• EXERCISE REQUIREMENTS: Give back every entry, copied exactly.

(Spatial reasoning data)
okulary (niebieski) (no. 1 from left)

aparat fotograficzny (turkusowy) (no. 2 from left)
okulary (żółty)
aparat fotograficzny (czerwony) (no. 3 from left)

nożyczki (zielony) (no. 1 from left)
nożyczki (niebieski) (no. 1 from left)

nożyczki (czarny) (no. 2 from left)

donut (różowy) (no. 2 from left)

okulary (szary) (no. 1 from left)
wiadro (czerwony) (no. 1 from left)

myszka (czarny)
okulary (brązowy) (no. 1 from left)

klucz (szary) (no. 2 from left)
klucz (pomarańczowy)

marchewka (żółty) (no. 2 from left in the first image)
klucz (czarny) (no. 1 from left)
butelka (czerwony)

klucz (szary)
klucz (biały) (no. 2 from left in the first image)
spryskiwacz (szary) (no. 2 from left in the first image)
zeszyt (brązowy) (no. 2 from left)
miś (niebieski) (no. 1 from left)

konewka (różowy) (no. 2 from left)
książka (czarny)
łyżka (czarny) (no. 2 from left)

• RESPONSE TO THE EXERCISE:
okulary (niebieski) (no. 1 from left)

aparat fotograficzny (turkusowy) (no. 2 from left)
okulary (żółty)
aparat fotograficzny (czerwony) (no. 3 from left)

nożyczki (zielony) (no. 1 from left)
nożyczki (niebieski) (no. 1 from left)

nożyczki (czarny) (no. 2 from left)

donut (różowy) (no. 2 from left)

okulary (szary) (no. 1 from left)
wiadro (czerwony) (no. 1 from left)

myszka (czarny)
okulary (brązowy) (no. 1 from left)

klucz (szary) (no. 2 from left)
klucz (pomarańczowy)

marchewka (żółty) (no. 2 from left in the first image)
klucz (czarny) (no. 1 from left)
butelka (czerwony)

klucz (szary)
klucz (biały) (no. 2 from left in the first image)
spryskiwacz (szary) (no. 2 from left in the first image)
zeszyt (brązowy) (no. 2 from left)
miś (niebieski) (no. 1 from left)

konewka (różowy) (no. 2 from left)
książka (czarny)
łyżka (czarny) (no. 2 from left)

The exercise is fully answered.